Somewhere below, one line contains "The lightbulb (blue)" and a later line contains "The shirt button (blue)". Output those two lines and everything between them exactly, and nothing else.

▶ **DATASET RECORDS**:
━━━━━━━━━━━━━━━━
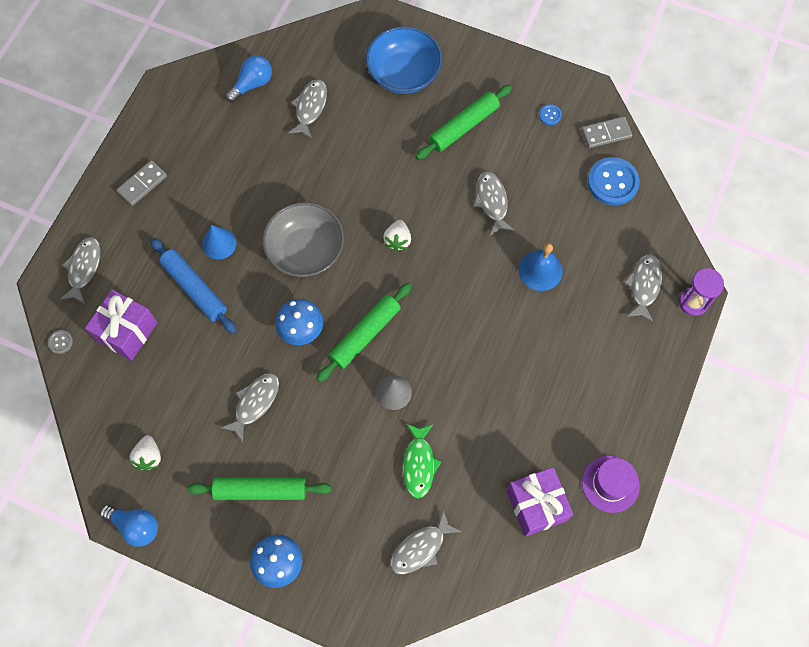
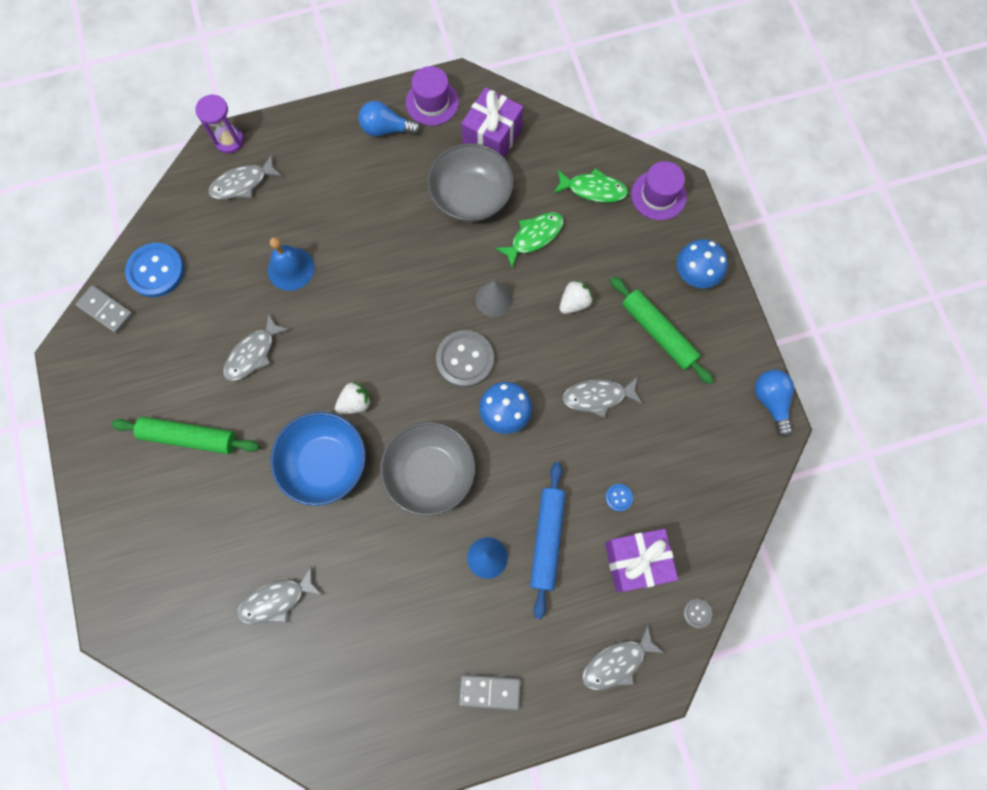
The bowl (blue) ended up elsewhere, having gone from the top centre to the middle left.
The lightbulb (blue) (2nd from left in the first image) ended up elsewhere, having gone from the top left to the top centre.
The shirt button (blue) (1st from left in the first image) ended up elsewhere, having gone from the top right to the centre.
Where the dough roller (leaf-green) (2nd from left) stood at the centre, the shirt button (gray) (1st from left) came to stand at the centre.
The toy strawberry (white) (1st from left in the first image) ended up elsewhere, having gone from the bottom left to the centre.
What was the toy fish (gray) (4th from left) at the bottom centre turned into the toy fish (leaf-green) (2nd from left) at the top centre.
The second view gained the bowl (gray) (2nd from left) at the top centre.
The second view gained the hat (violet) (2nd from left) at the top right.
━━━━━━━━━━━━━━━━
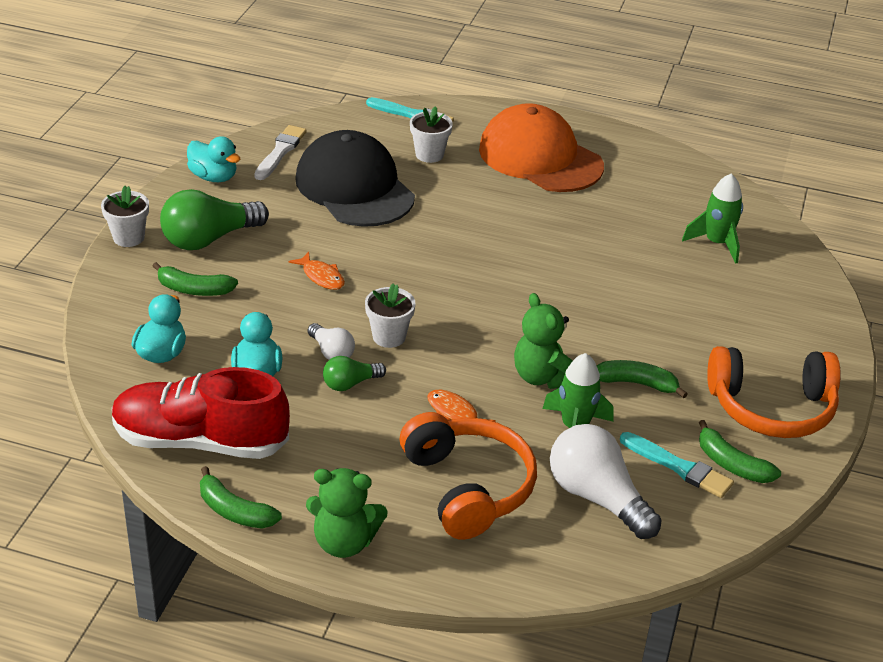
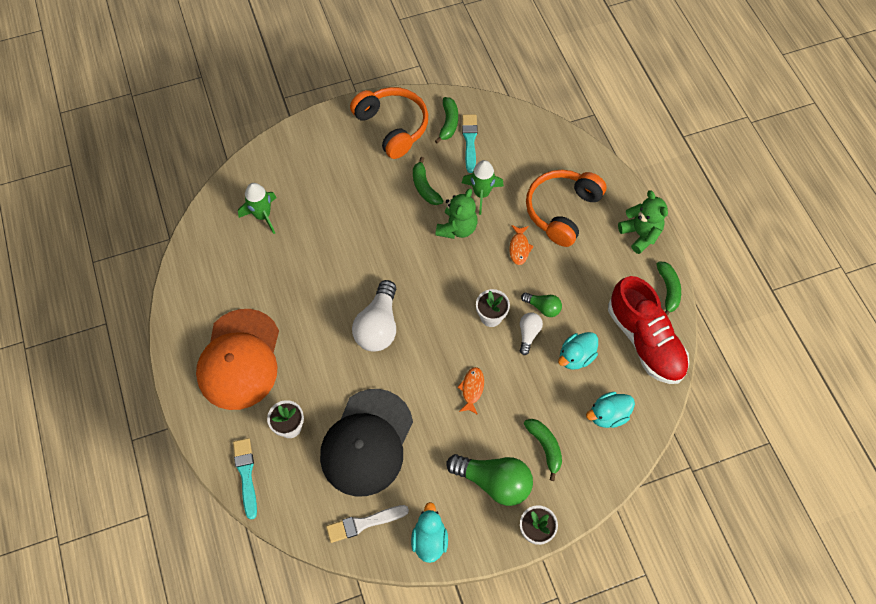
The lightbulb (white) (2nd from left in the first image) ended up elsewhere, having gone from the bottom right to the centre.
━━━━━━━━━━━━━━━━
▶ **TASK ANSWER**:
The lightbulb (blue) (2nd from left in the first image) ended up elsewhere, having gone from the top left to the top centre.
The shirt button (blue) (1st from left in the first image) ended up elsewhere, having gone from the top right to the centre.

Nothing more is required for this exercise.